### Exercise description
The required output is the exact run of lines in the listing below from the line holding "L3: none -> 6.8mH (GND, N_8)" through the line holding "U1: LM741 -> OPA2134", with no pictures.

### Input
↓
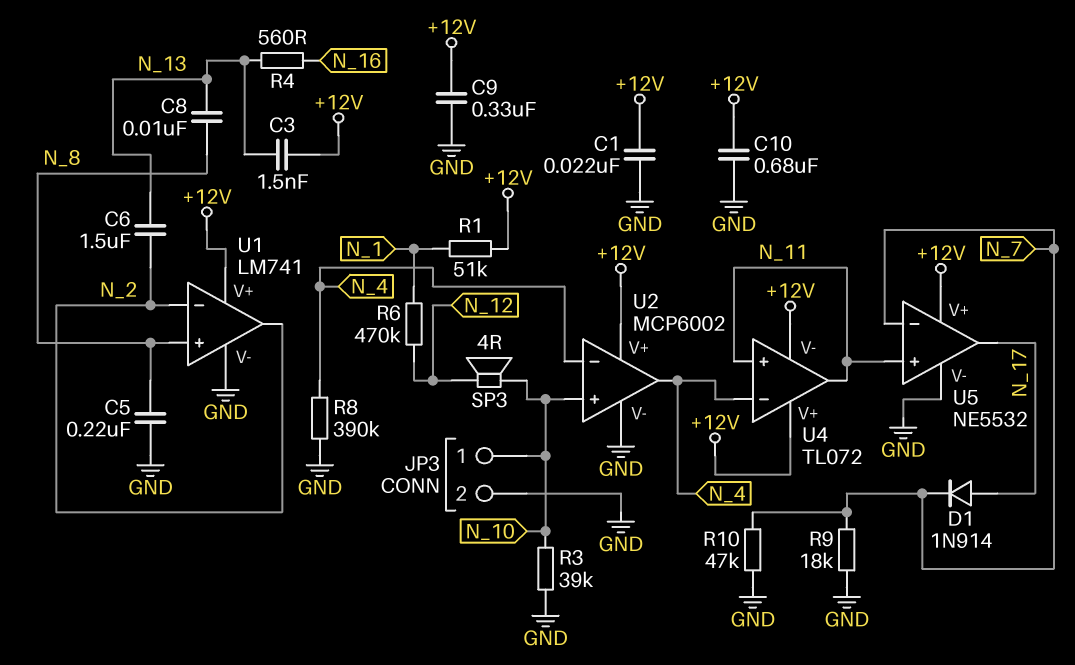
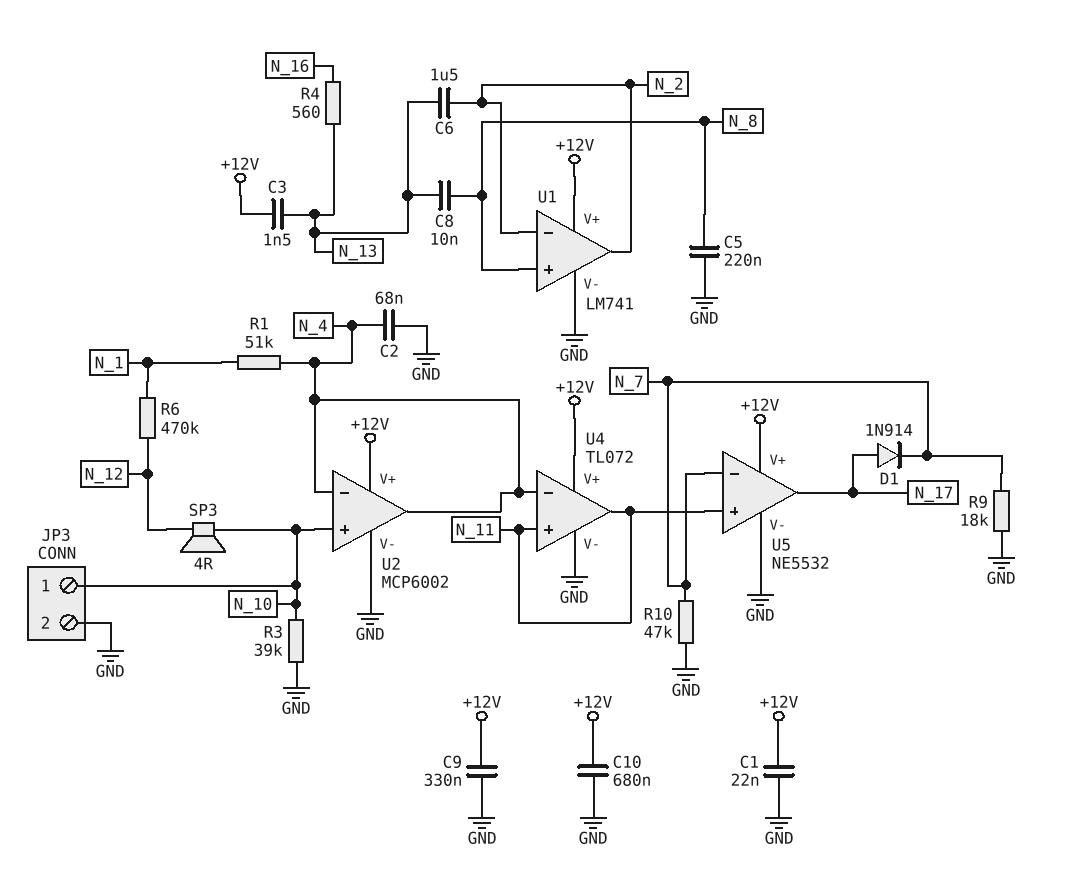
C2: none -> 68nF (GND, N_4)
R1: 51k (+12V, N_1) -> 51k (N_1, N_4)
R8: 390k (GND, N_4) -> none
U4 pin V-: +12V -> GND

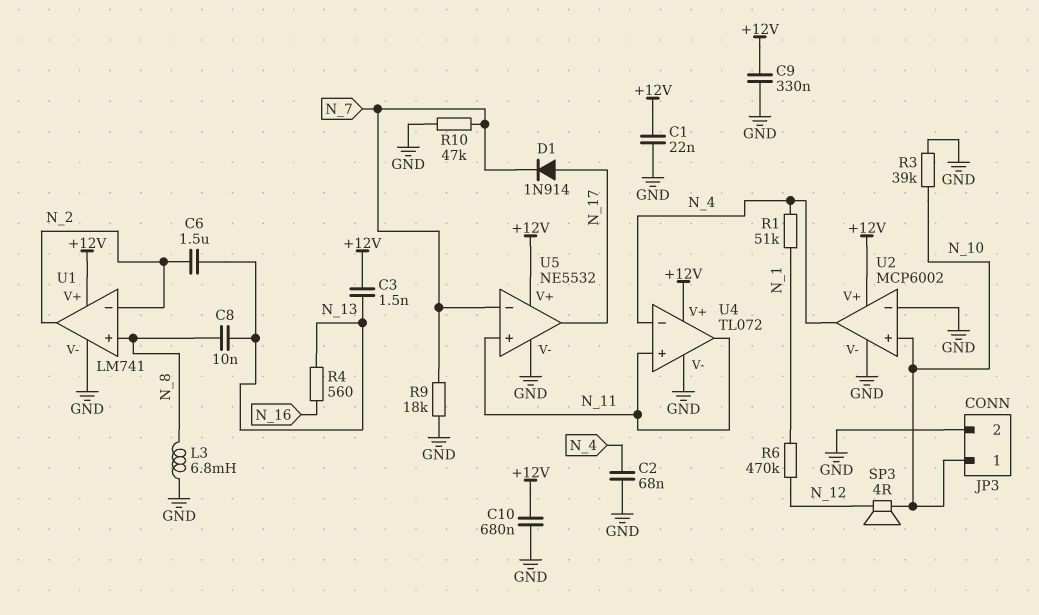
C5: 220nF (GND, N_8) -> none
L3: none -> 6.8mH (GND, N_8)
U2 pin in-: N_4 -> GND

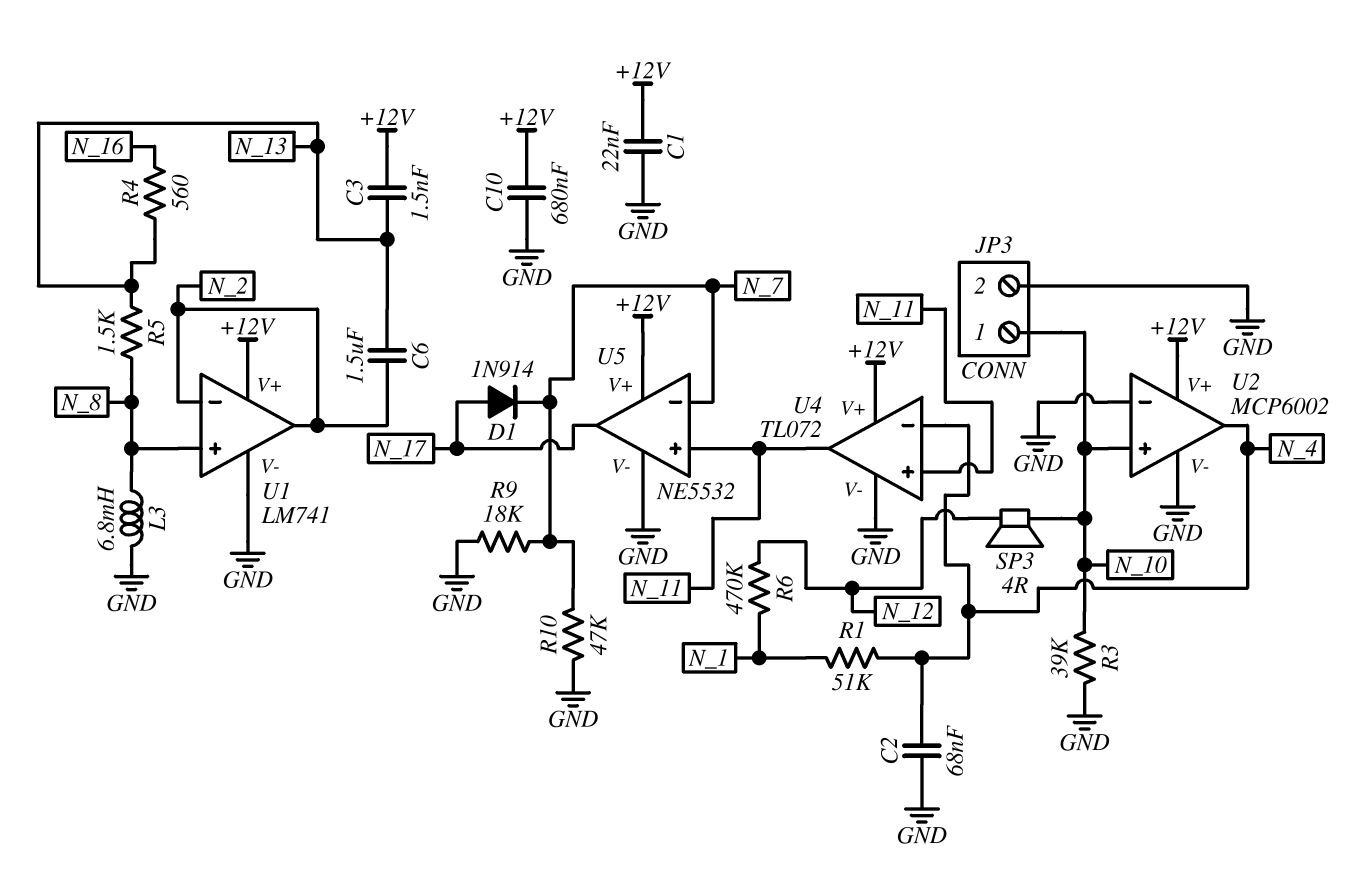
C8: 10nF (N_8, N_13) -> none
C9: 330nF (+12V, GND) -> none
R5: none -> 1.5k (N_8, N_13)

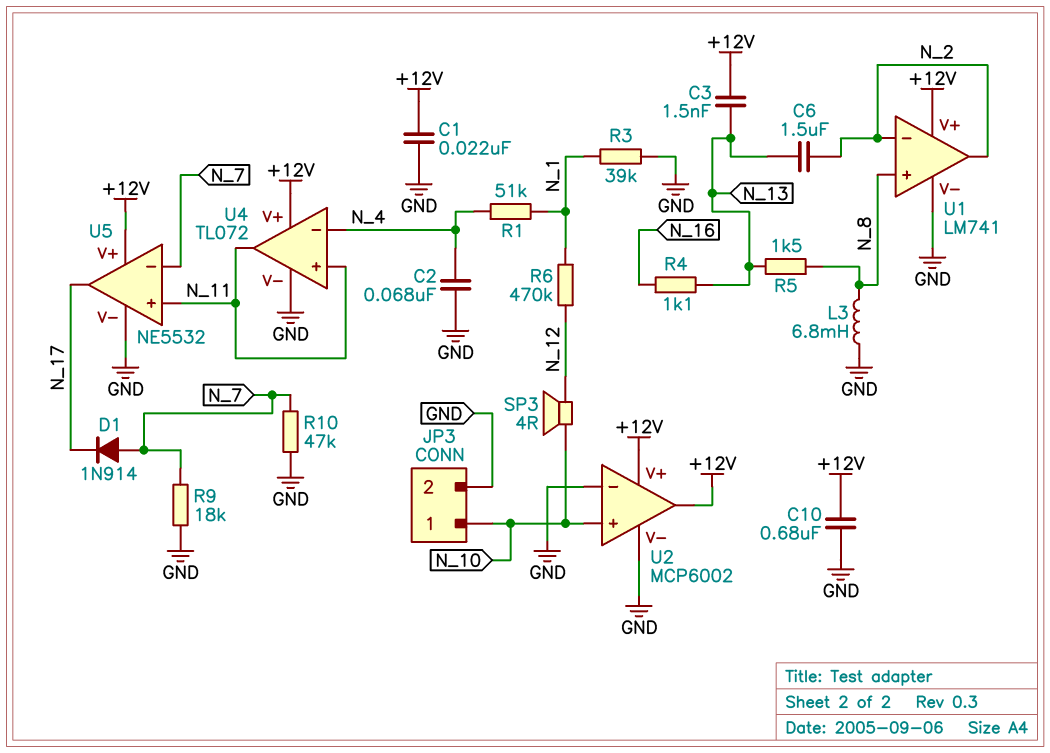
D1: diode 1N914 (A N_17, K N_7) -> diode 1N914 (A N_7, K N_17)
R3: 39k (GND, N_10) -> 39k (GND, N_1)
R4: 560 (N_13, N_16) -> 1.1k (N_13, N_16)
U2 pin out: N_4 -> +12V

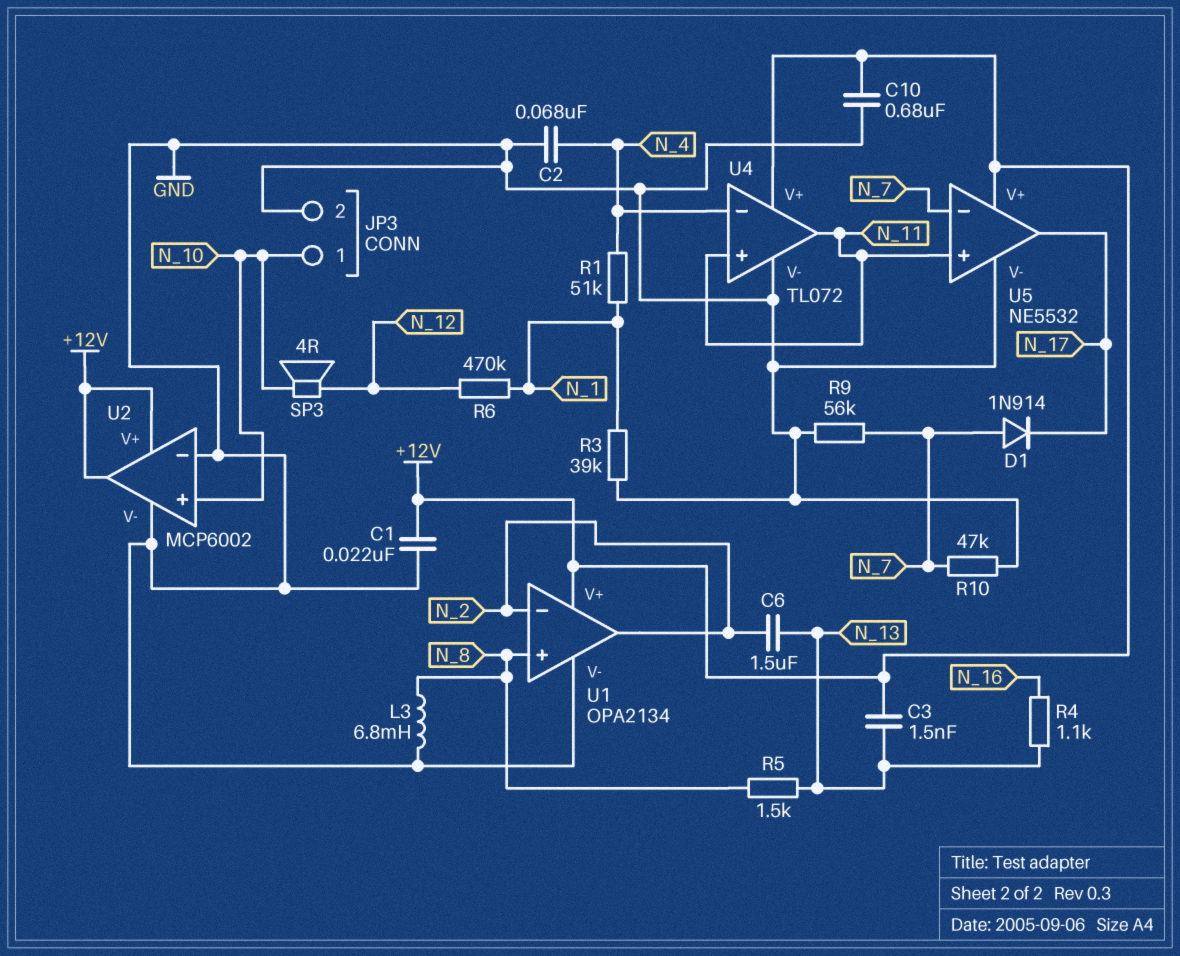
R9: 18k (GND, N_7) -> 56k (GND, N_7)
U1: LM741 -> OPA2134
↑
↓
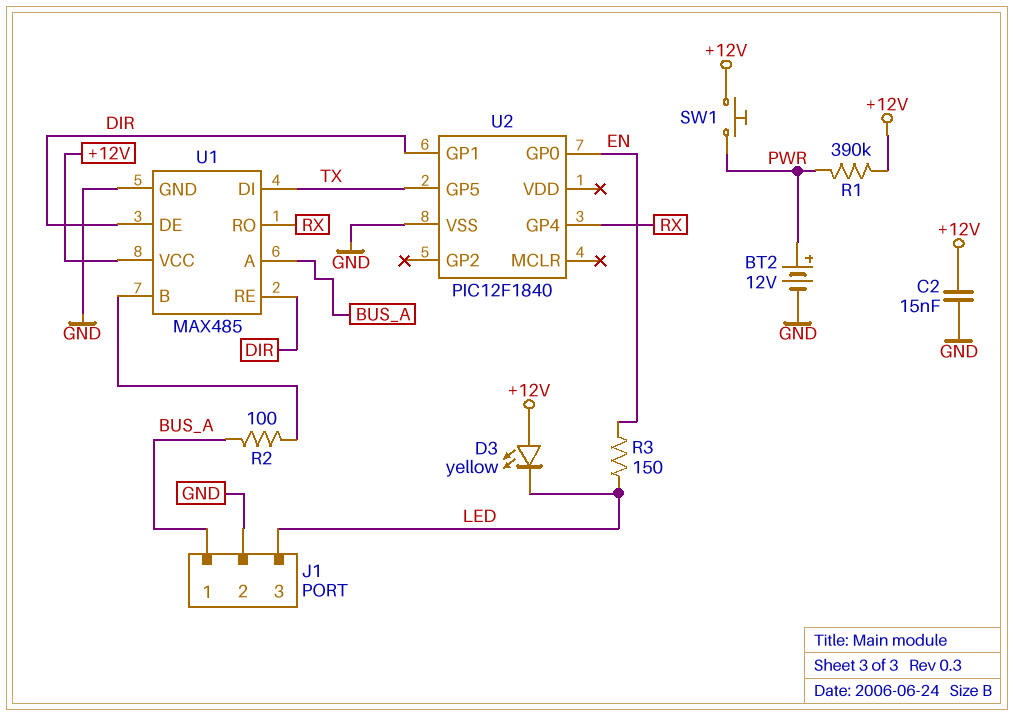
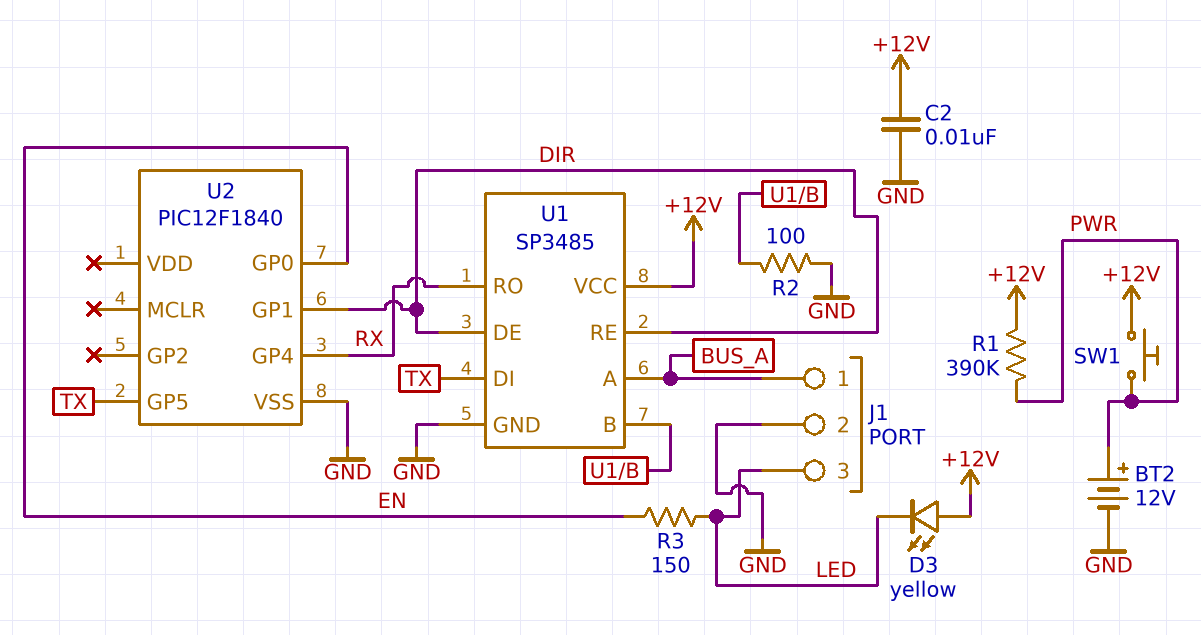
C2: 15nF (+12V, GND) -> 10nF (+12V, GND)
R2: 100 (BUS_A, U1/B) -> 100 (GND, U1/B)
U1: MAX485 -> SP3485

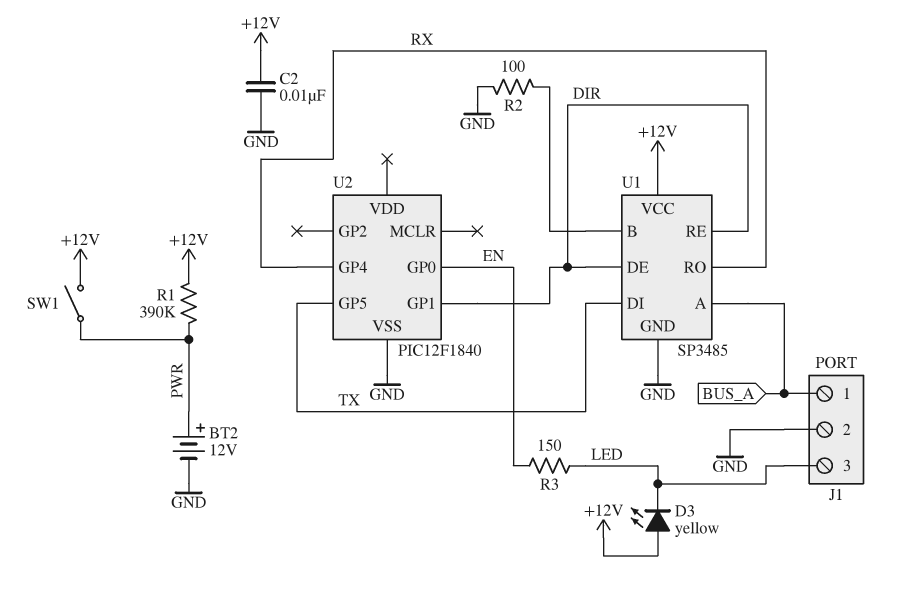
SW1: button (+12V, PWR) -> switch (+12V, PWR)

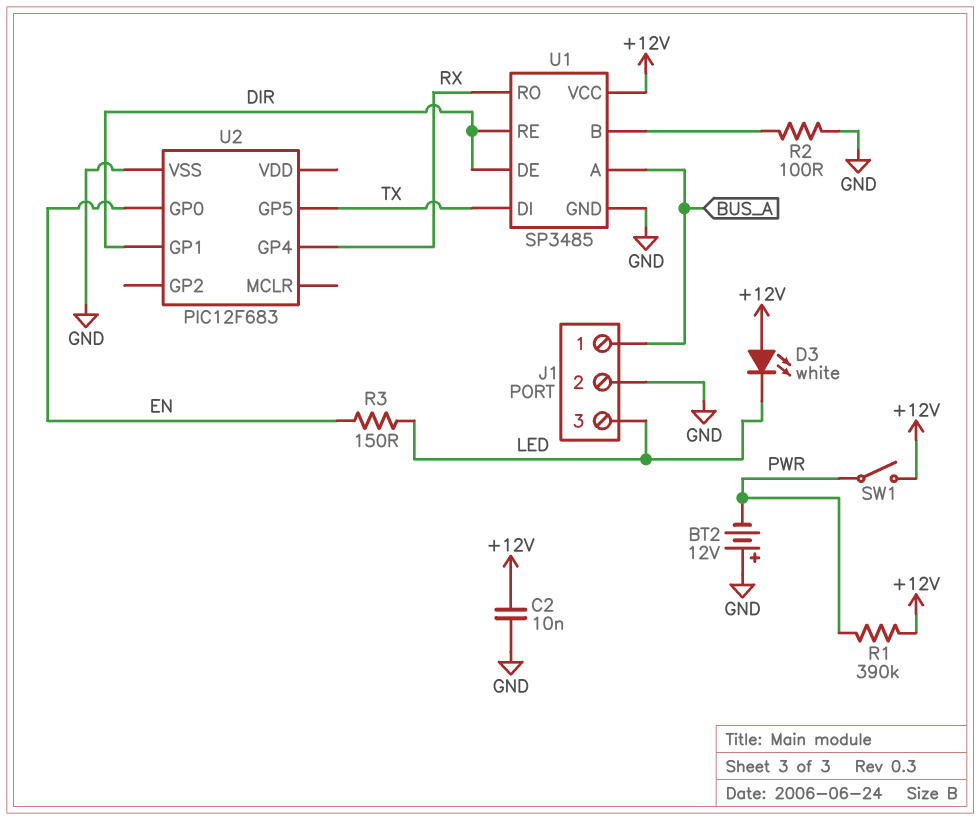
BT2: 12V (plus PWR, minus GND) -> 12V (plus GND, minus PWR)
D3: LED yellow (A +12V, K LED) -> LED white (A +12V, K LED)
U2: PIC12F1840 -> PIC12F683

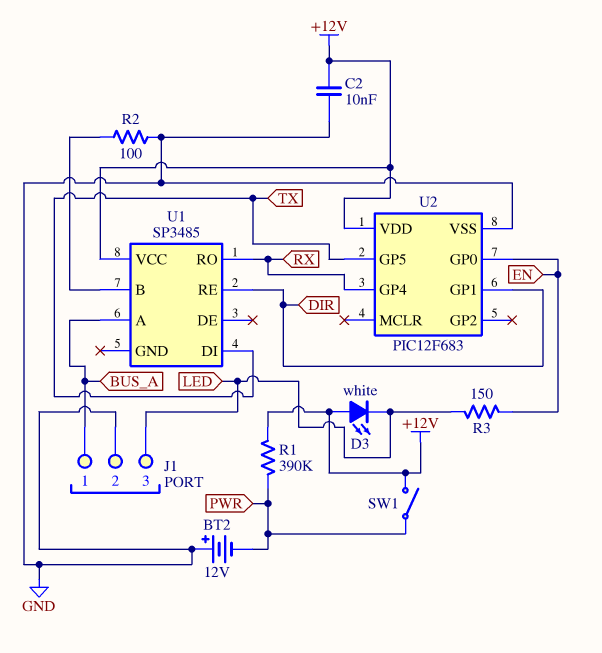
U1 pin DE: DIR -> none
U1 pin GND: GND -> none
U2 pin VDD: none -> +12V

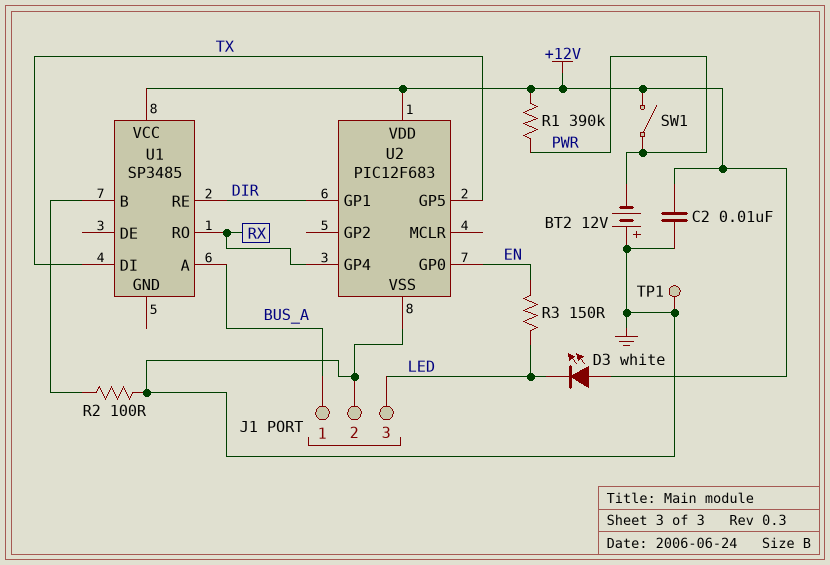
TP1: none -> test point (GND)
↑
### Task response
L3: none -> 6.8mH (GND, N_8)
U2 pin in-: N_4 -> GND

C8: 10nF (N_8, N_13) -> none
C9: 330nF (+12V, GND) -> none
R5: none -> 1.5k (N_8, N_13)

D1: diode 1N914 (A N_17, K N_7) -> diode 1N914 (A N_7, K N_17)
R3: 39k (GND, N_10) -> 39k (GND, N_1)
R4: 560 (N_13, N_16) -> 1.1k (N_13, N_16)
U2 pin out: N_4 -> +12V

R9: 18k (GND, N_7) -> 56k (GND, N_7)
U1: LM741 -> OPA2134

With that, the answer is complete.